Leaving out any pictures, transcribe every record exactly.
*****
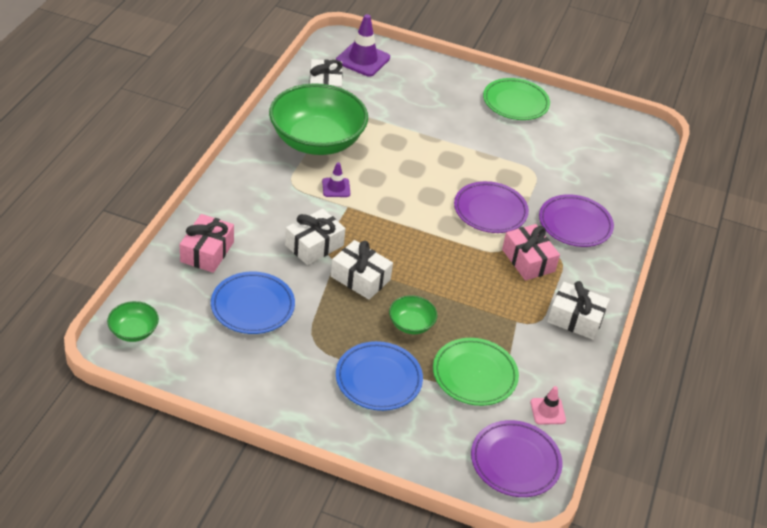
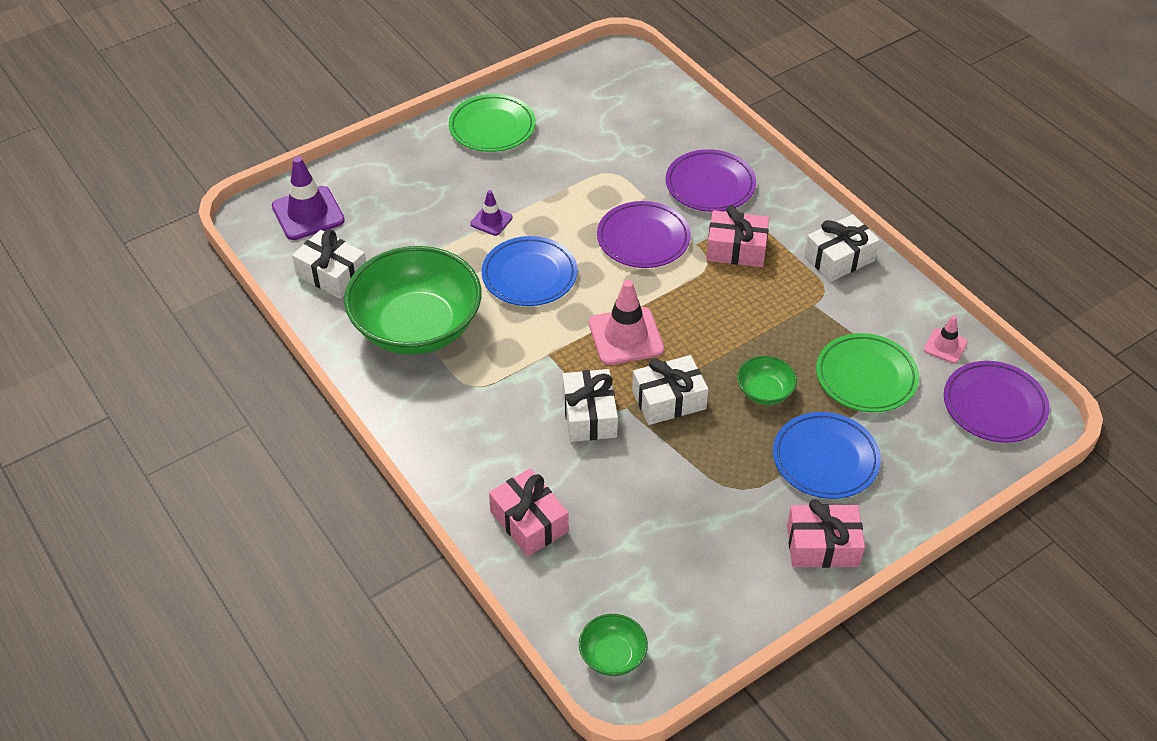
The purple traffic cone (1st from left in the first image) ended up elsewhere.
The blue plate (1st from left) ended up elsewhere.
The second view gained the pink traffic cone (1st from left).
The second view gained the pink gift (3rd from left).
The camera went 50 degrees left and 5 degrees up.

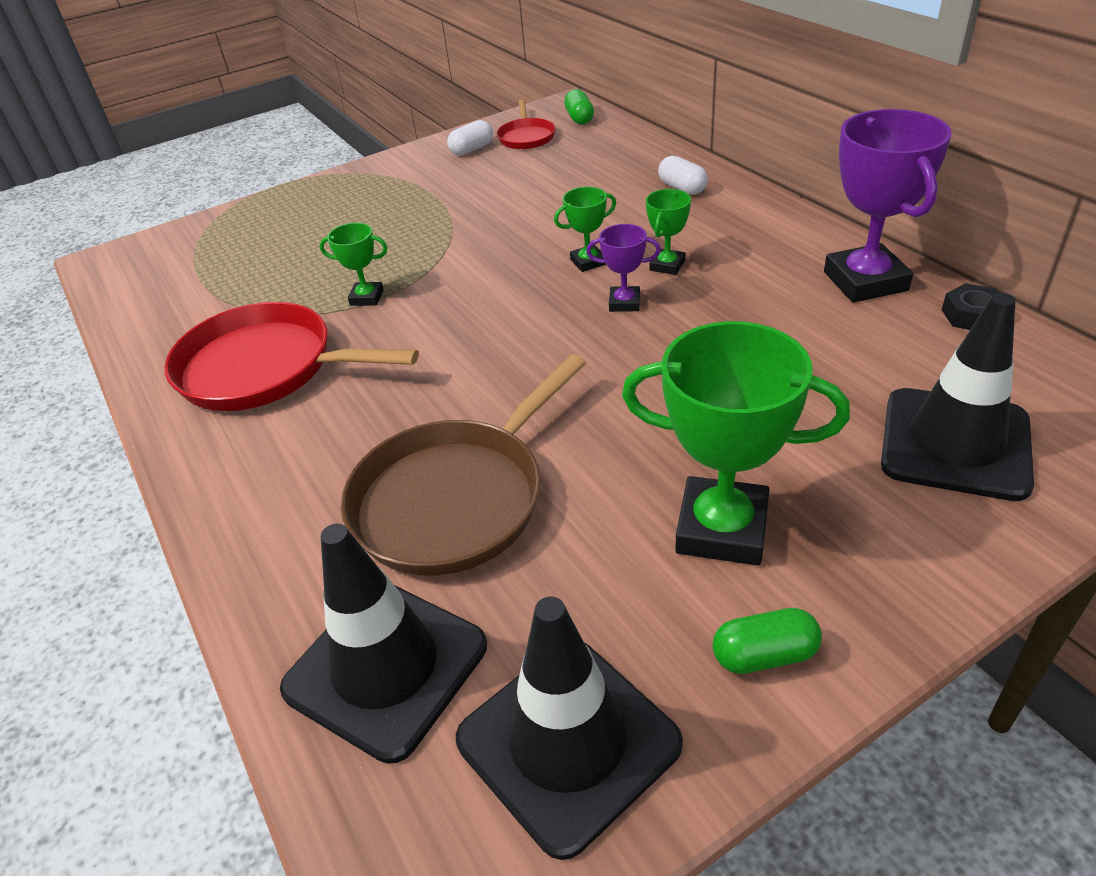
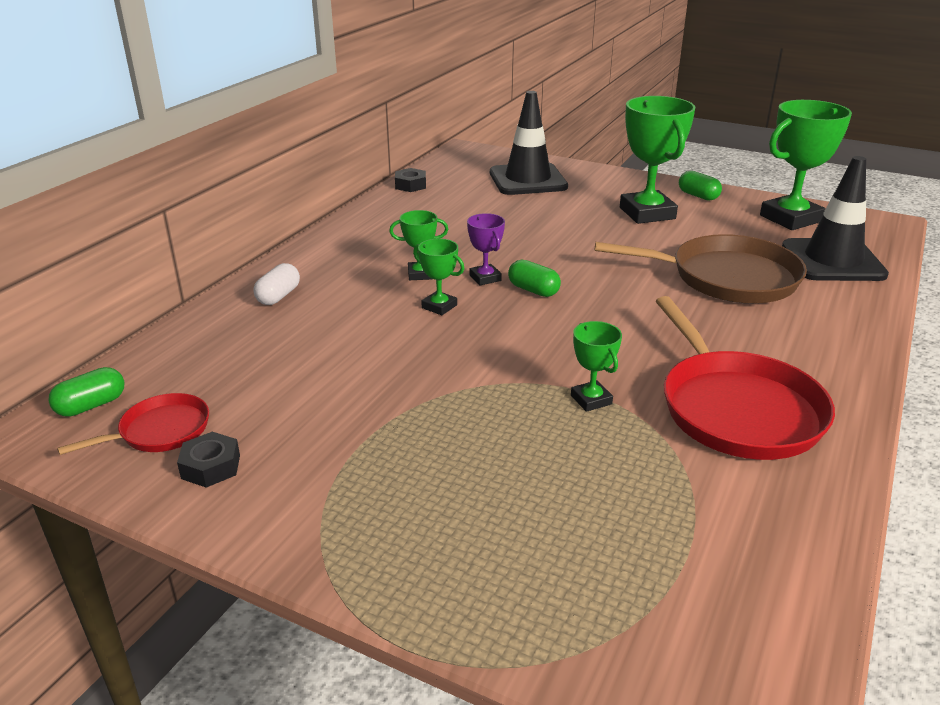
Where the white capsule (1st from left) stood, the black nut (1st from left) came to stand.
The second view gained the green capsule (2nd from left).
Where the black traffic cone (2nd from left) stood, the green trophy (5th from left) came to stand.
The second view lost the purple trophy (2nd from left).
The camera went 125 degrees left and 10 degrees down.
*****
RESULT OF THE EXERCISE.
The purple traffic cone (1st from left in the first image) ended up elsewhere.
The blue plate (1st from left) ended up elsewhere.
The second view gained the pink traffic cone (1st from left).
The second view gained the pink gift (3rd from left).
The camera went 50 degrees left and 5 degrees up.

Where the white capsule (1st from left) stood, the black nut (1st from left) came to stand.
The second view gained the green capsule (2nd from left).
Where the black traffic cone (2nd from left) stood, the green trophy (5th from left) came to stand.
The second view lost the purple trophy (2nd from left).
The camera went 125 degrees left and 10 degrees down.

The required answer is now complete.